→ Entries shown
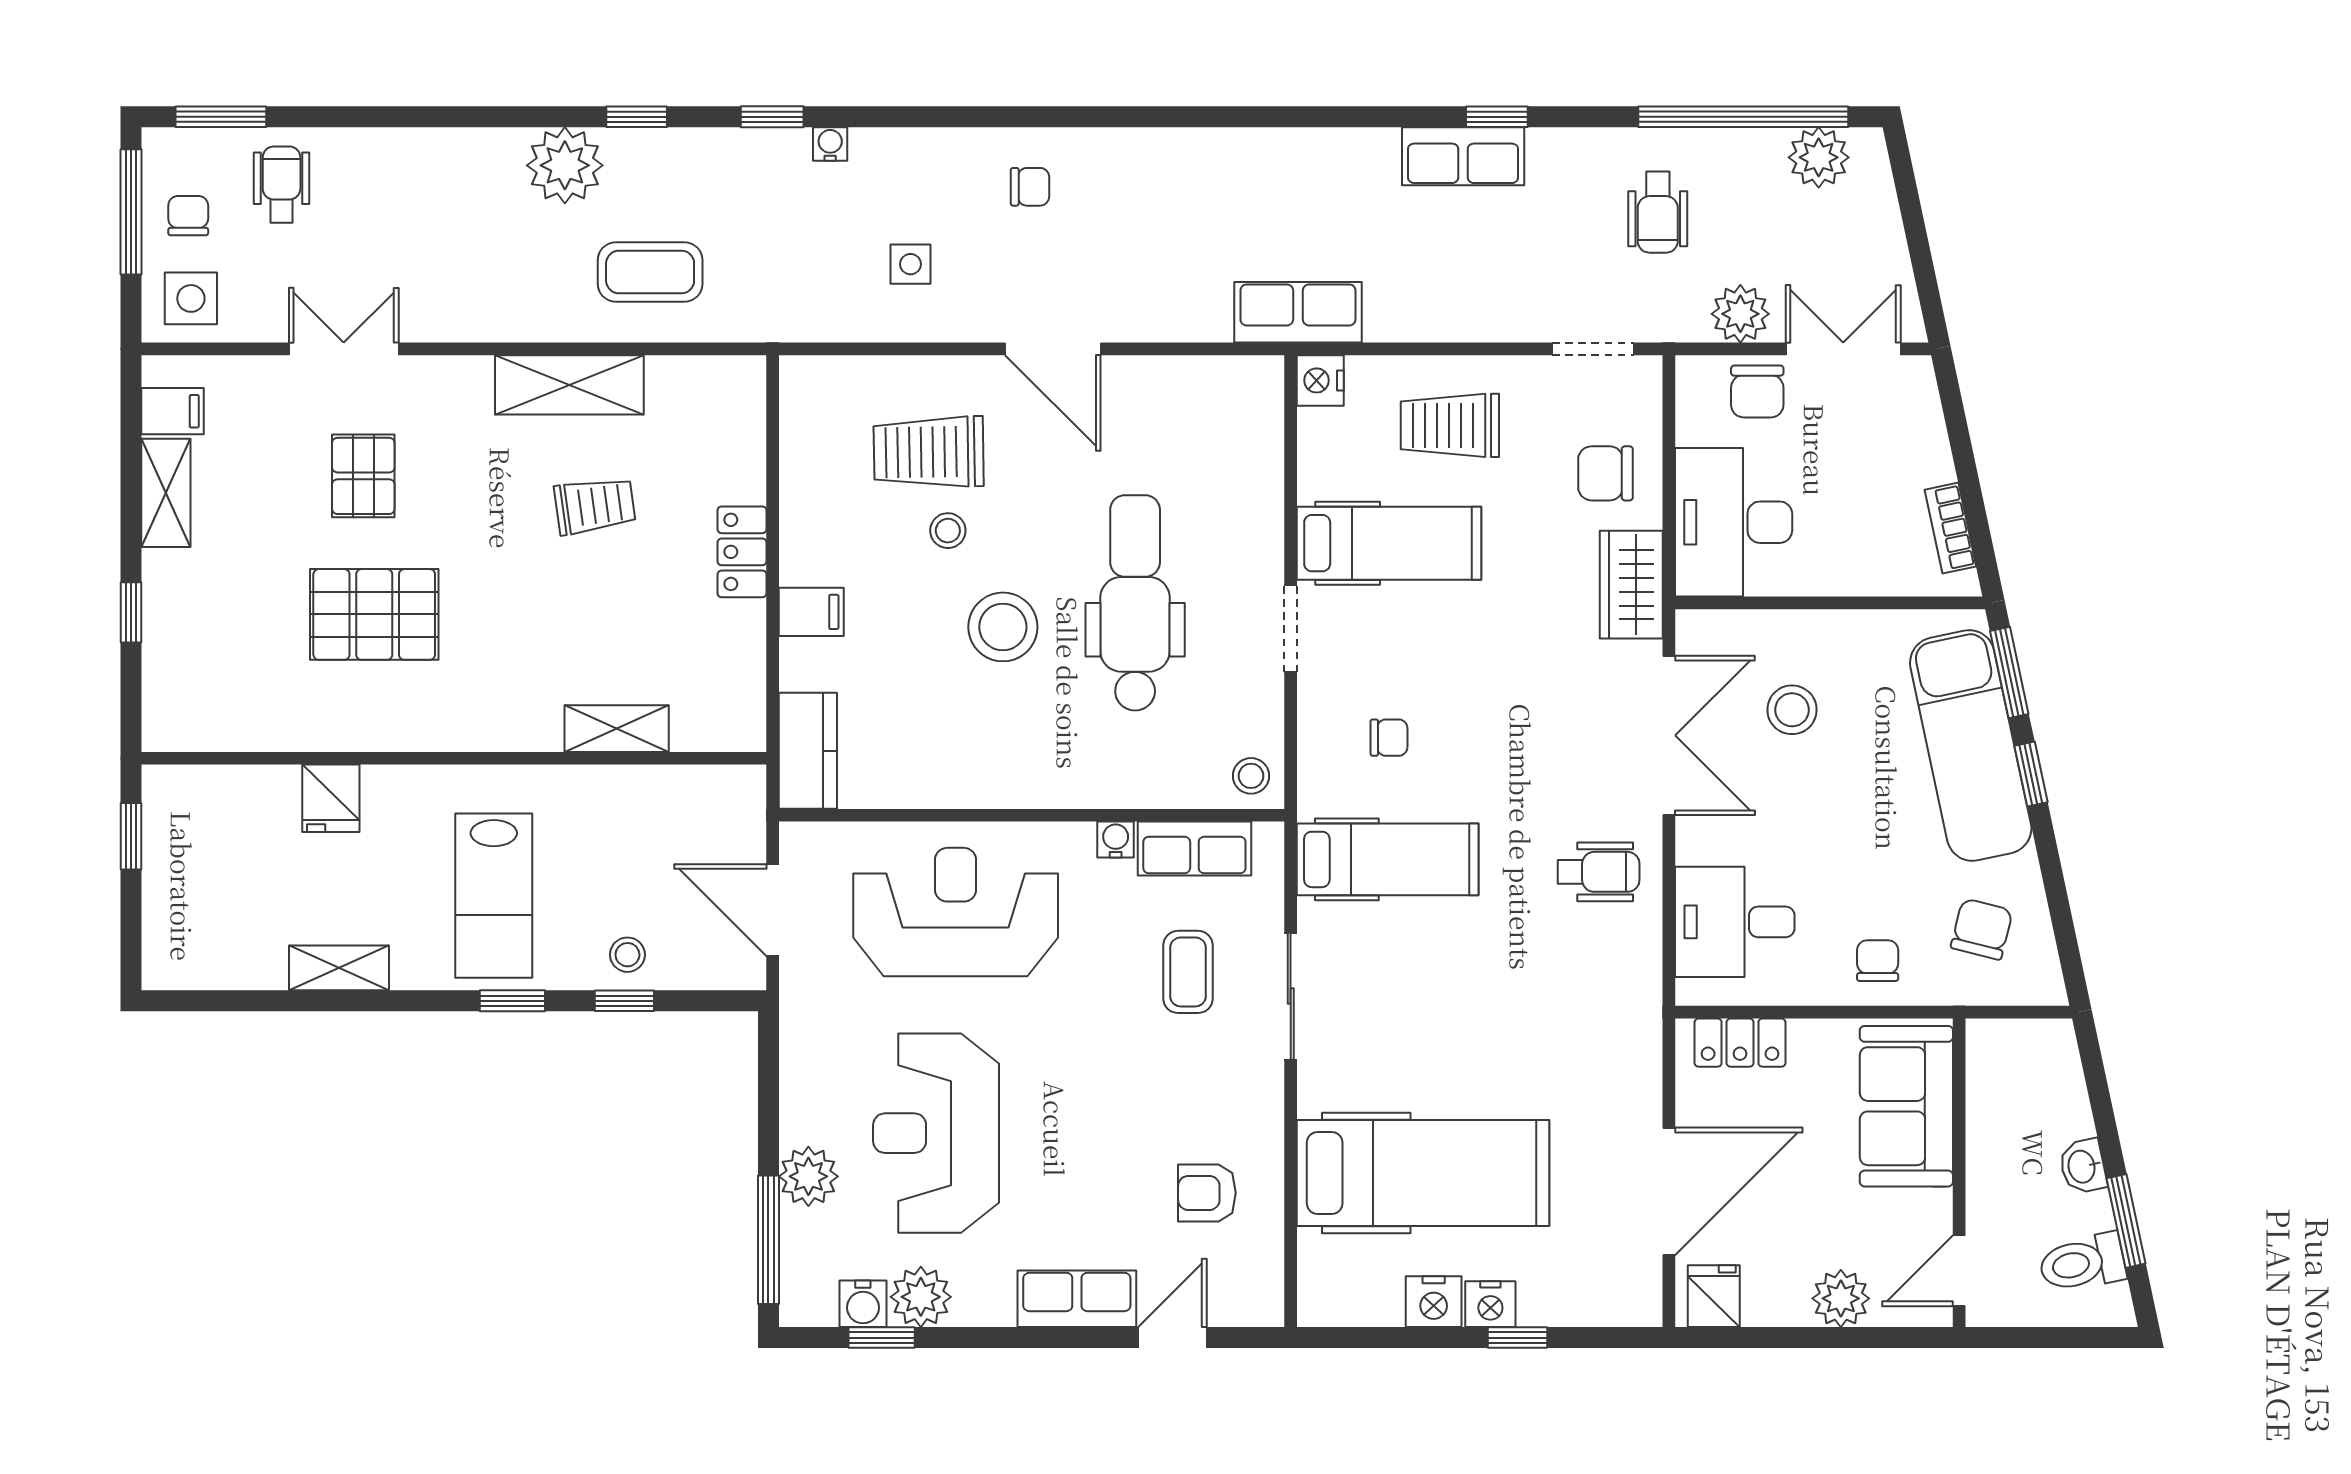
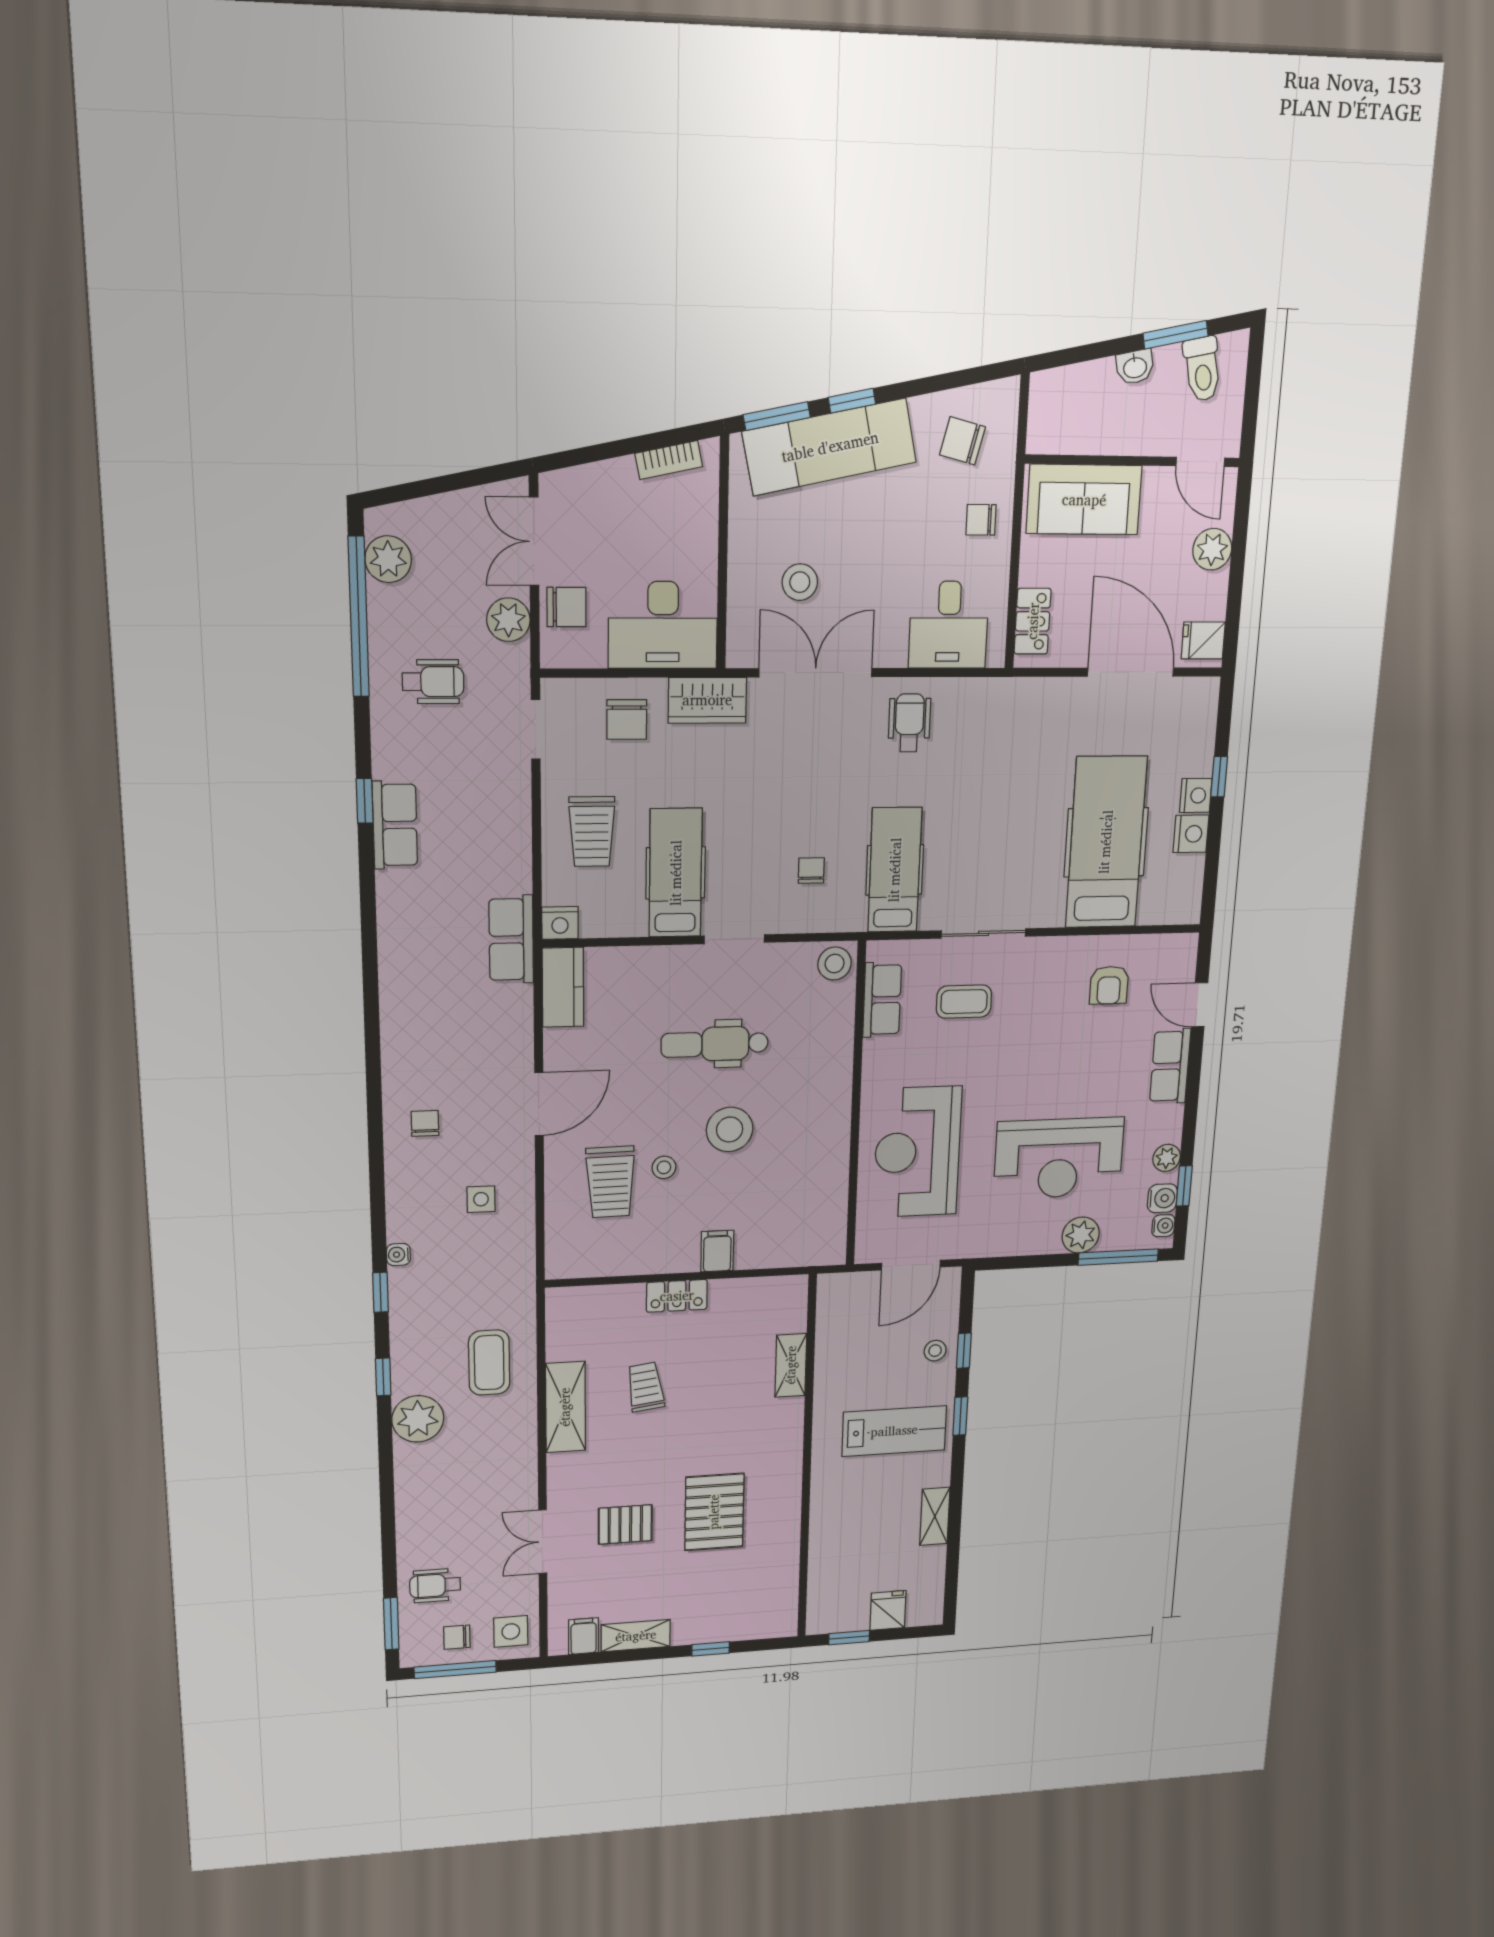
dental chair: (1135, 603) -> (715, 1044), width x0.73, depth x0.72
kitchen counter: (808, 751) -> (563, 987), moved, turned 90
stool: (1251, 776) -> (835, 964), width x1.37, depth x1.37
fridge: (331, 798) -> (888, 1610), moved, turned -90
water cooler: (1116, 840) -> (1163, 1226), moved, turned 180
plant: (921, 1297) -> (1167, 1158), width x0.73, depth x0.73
* * *
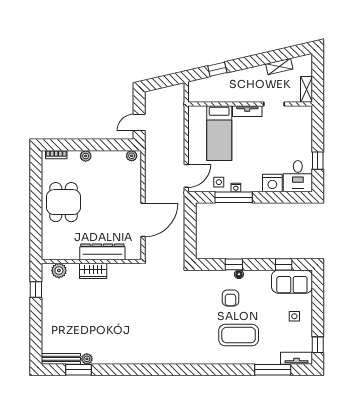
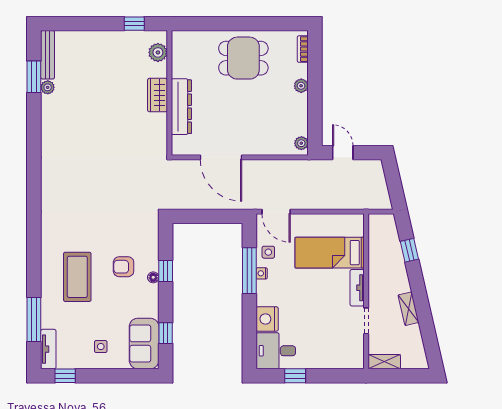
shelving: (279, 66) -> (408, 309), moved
...
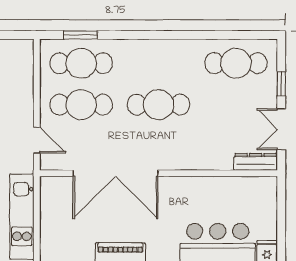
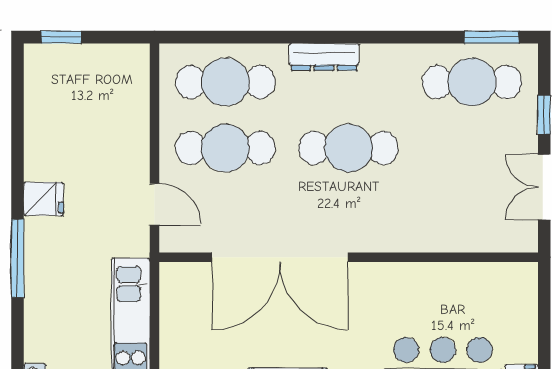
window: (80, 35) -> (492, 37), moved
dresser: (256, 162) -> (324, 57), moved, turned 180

→ Your goal
Take the listing above and repeat exactly the lines from the one containing "window: (80, 35) -> (492, 37), moved" through the one containing "dresser: (256, 162)", both included.

→ Result of the exercise
window: (80, 35) -> (492, 37), moved
dresser: (256, 162) -> (324, 57), moved, turned 180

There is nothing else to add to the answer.